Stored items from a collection

══════════

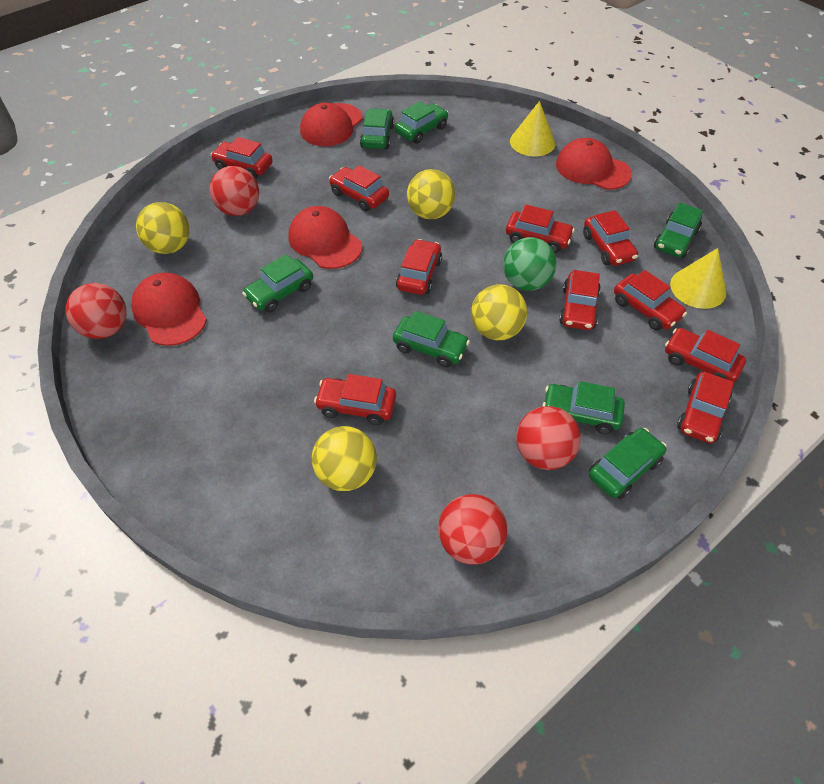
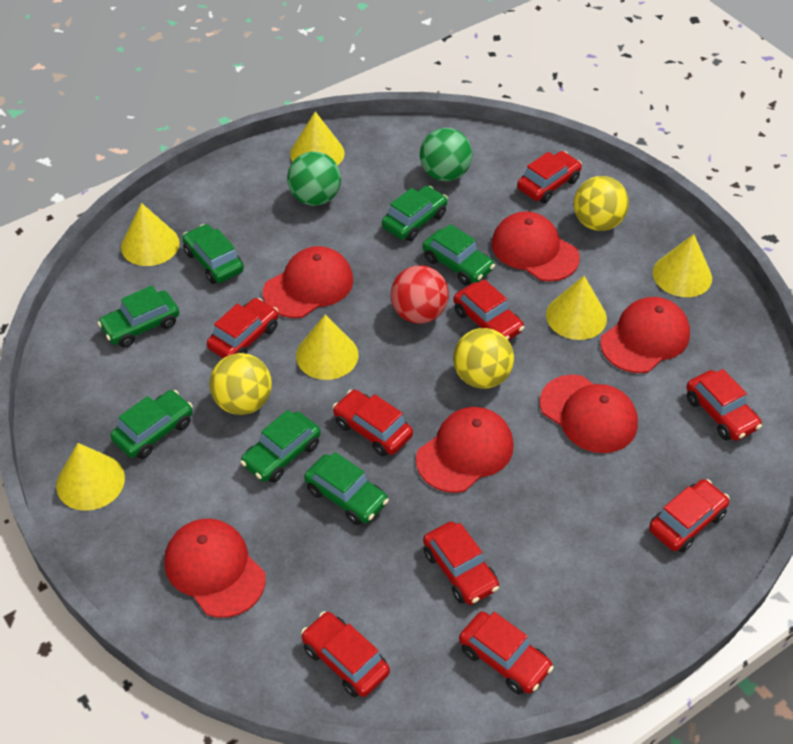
green ball: 1 -> 2
red ball: 4 -> 1
red cap: 4 -> 6
red car: 10 -> 9
yellow ball: 4 -> 3
yellow cone: 2 -> 6

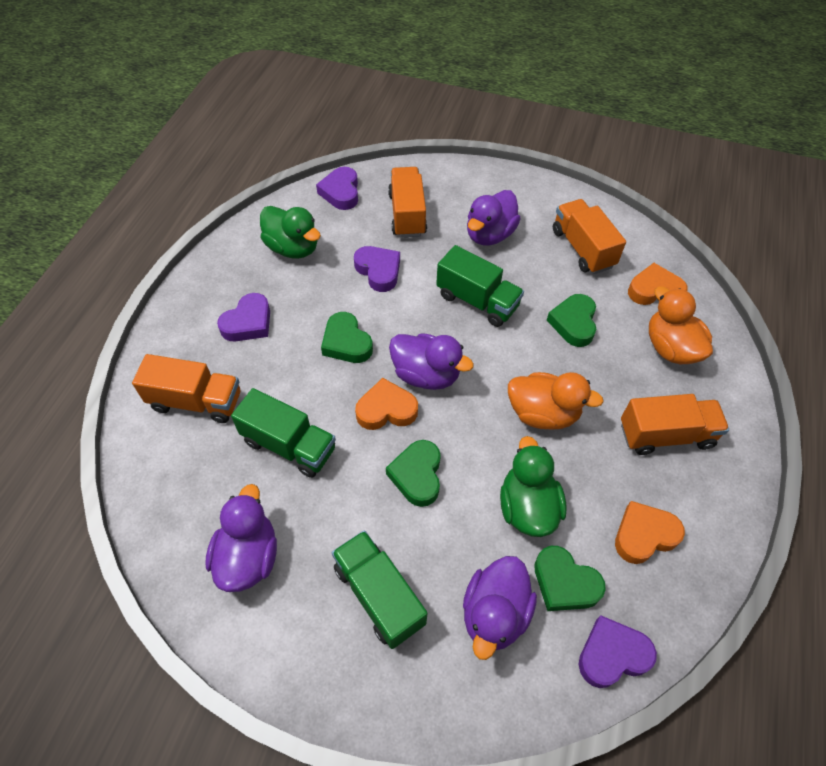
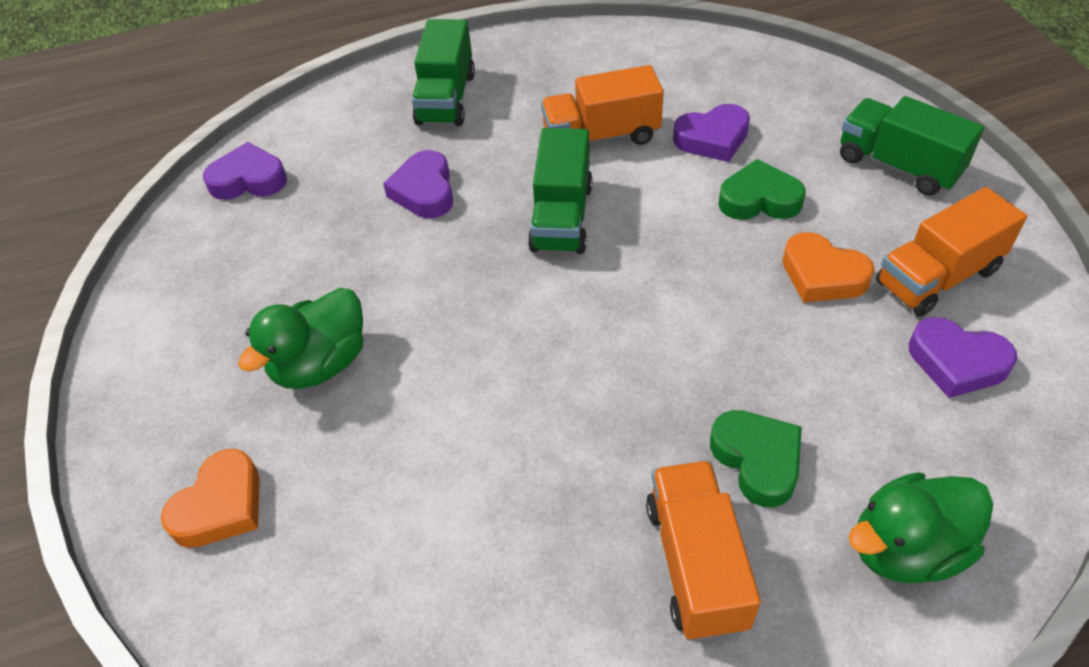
green heart: 4 -> 2
orange duck: 2 -> 0
orange heart: 3 -> 2
orange truck: 4 -> 3
purple duck: 4 -> 0

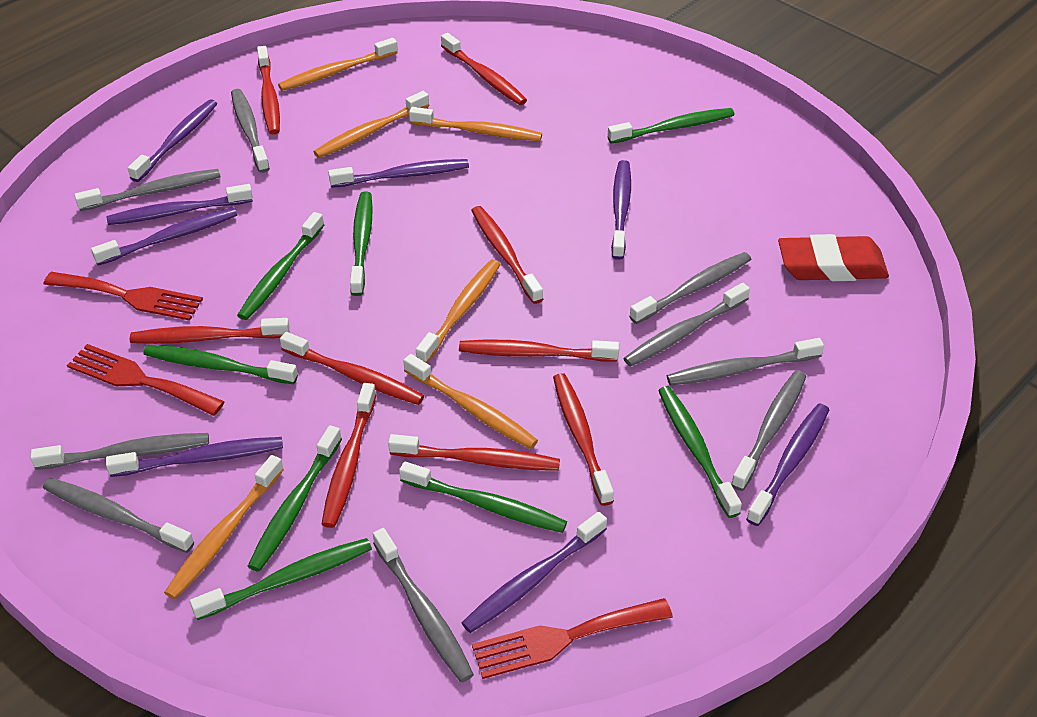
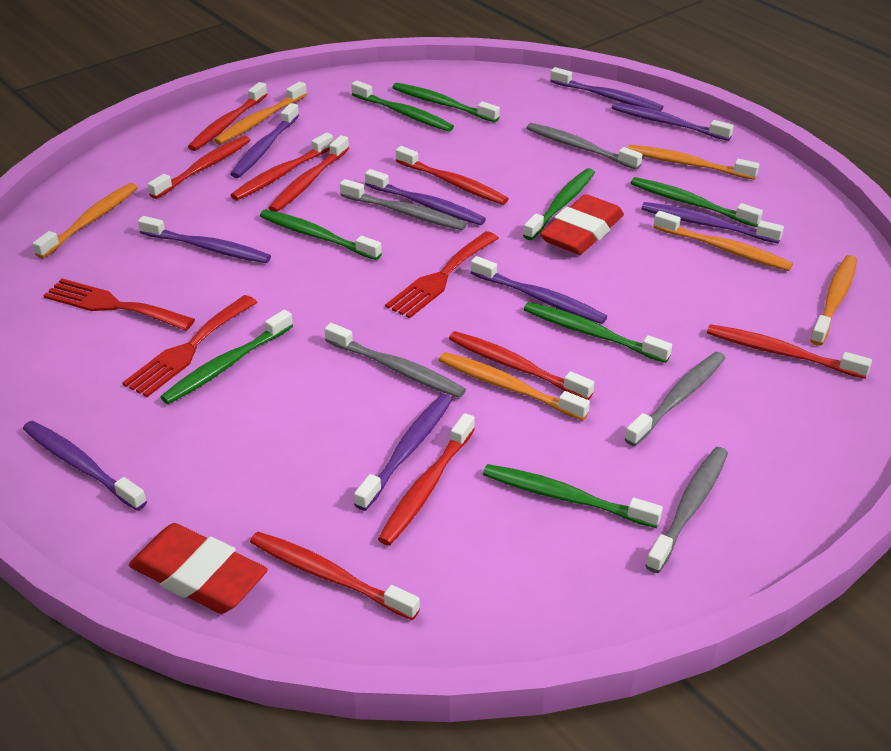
grey toothbrush: 9 -> 5
purple toothbrush: 8 -> 9
red eraser: 1 -> 2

══════════

Each line of the data in which the string "ball" appears needs to be copied.

green ball: 1 -> 2
red ball: 4 -> 1
yellow ball: 4 -> 3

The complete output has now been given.